■ EXERCISE BRIEF: The lines from the one holding "metric.svg: [341,419,381,469] ->" to the end of the records below, exactly as written, are the only thing to return.

[Stored data entries]
• • • • • • •

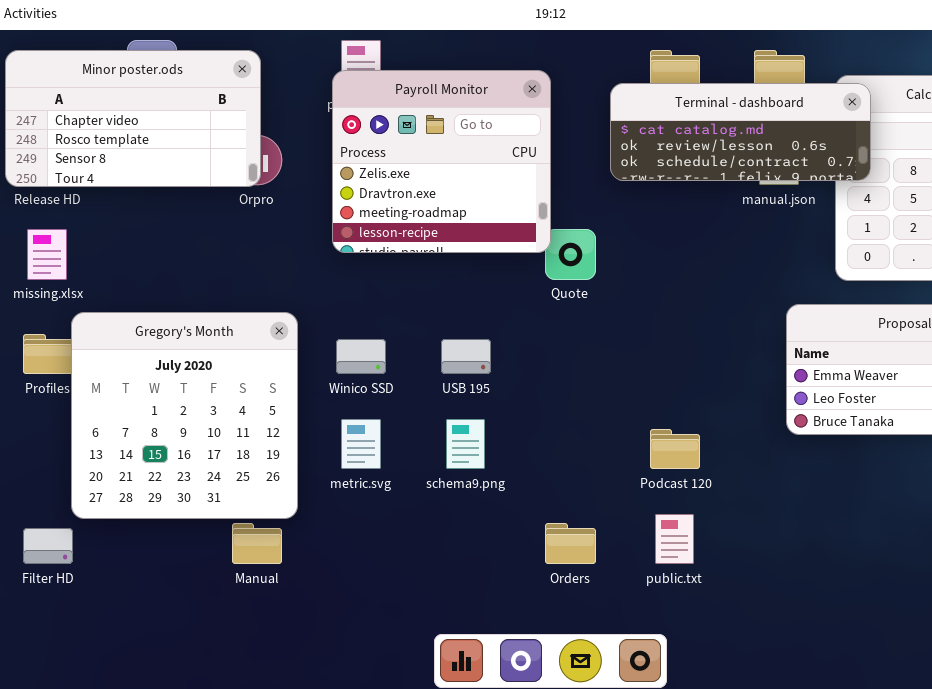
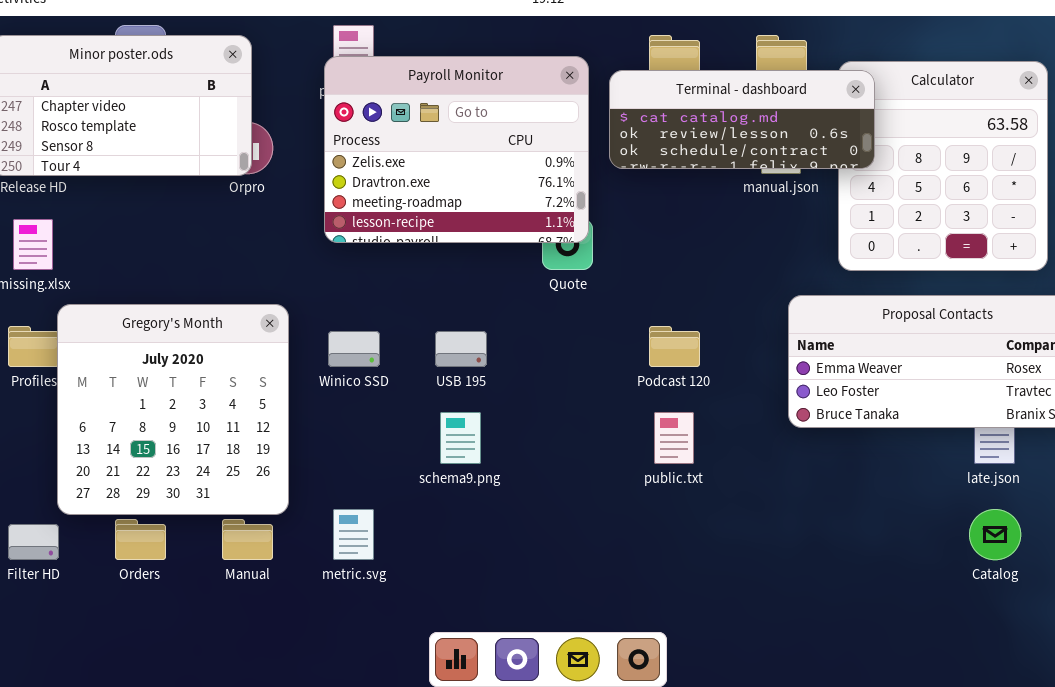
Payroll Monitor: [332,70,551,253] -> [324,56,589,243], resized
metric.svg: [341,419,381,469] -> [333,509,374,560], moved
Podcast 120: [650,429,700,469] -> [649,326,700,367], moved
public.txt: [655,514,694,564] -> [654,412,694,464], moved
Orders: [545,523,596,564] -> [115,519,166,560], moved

• • • • • • •

■ SOLUTION TO THE PROBLEM:
metric.svg: [341,419,381,469] -> [333,509,374,560], moved
Podcast 120: [650,429,700,469] -> [649,326,700,367], moved
public.txt: [655,514,694,564] -> [654,412,694,464], moved
Orders: [545,523,596,564] -> [115,519,166,560], moved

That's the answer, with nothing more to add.